→ Available records

BEGIN

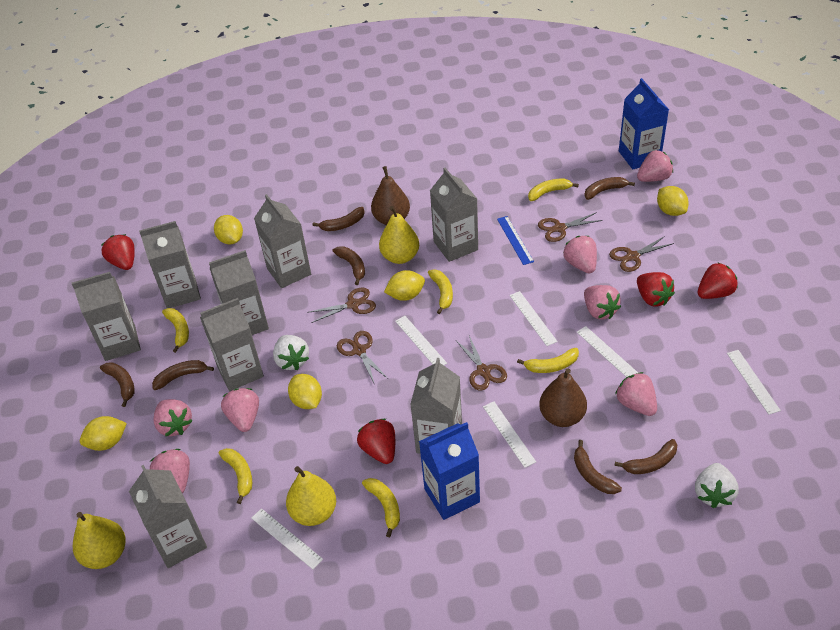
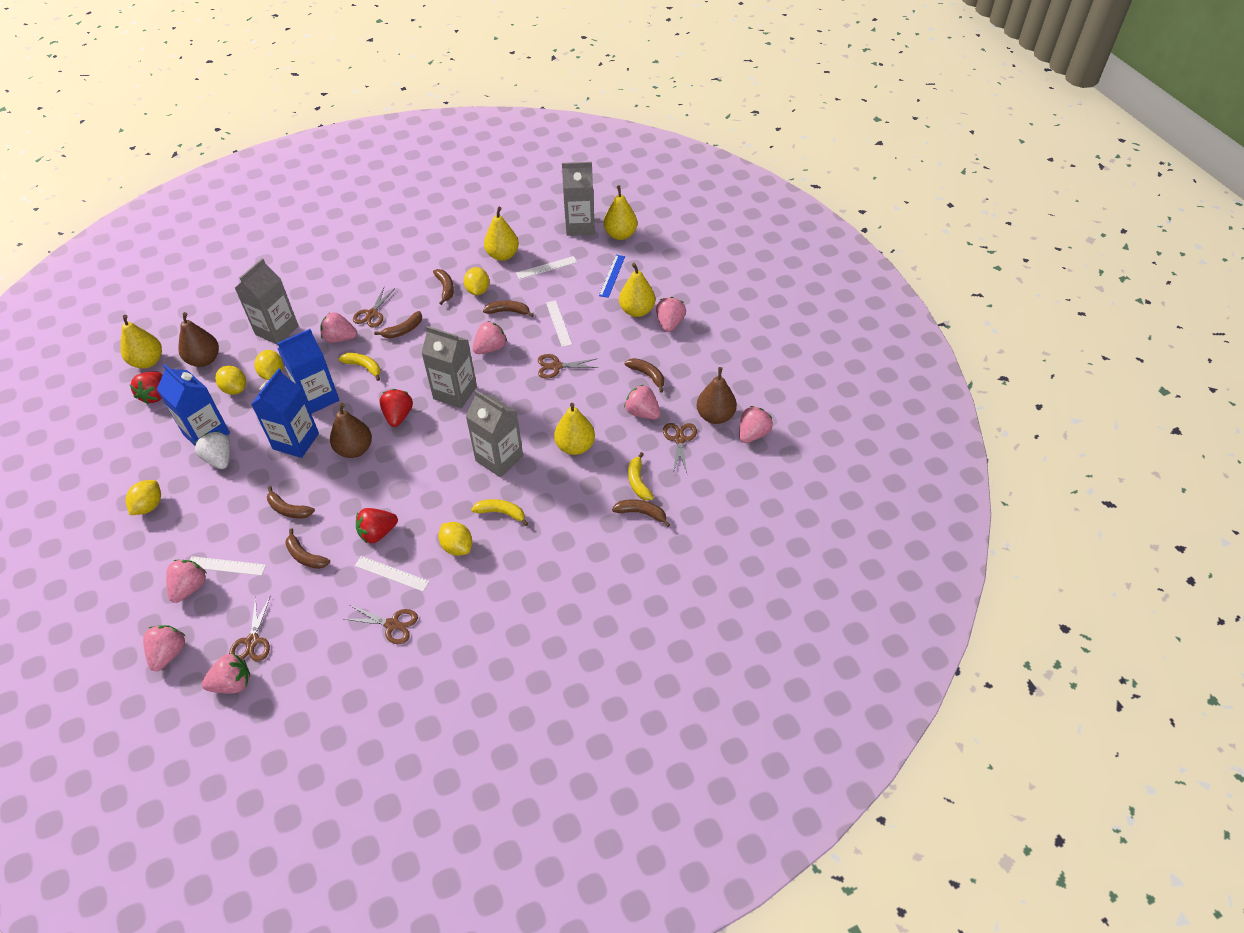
blue carton: 2 -> 3
brown pear: 2 -> 3
grey carton: 8 -> 4
pink strawberry: 7 -> 8
red strawberry: 4 -> 3
white ruler: 6 -> 4
white strawberry: 2 -> 1
yellow banana: 6 -> 3
yellow pear: 3 -> 5

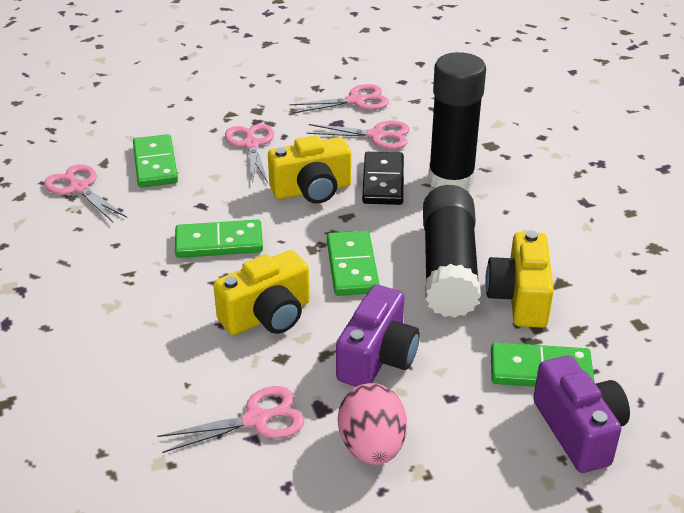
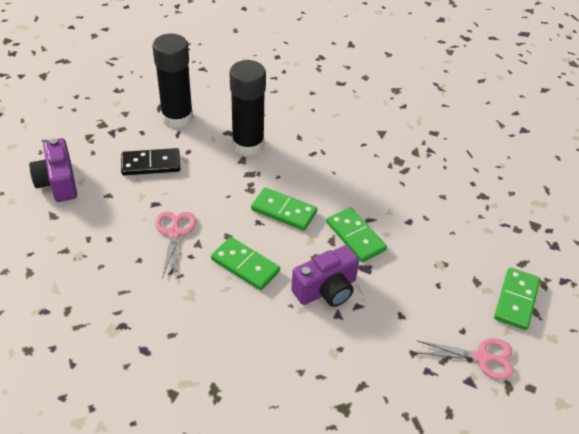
pink egg: 1 -> 0
pink scissors: 5 -> 2
yellow camera: 3 -> 0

END

→ Task instructions
Across all the records above, find each line with "pink" in it and copy it.

→ Task result
pink strawberry: 7 -> 8
pink egg: 1 -> 0
pink scissors: 5 -> 2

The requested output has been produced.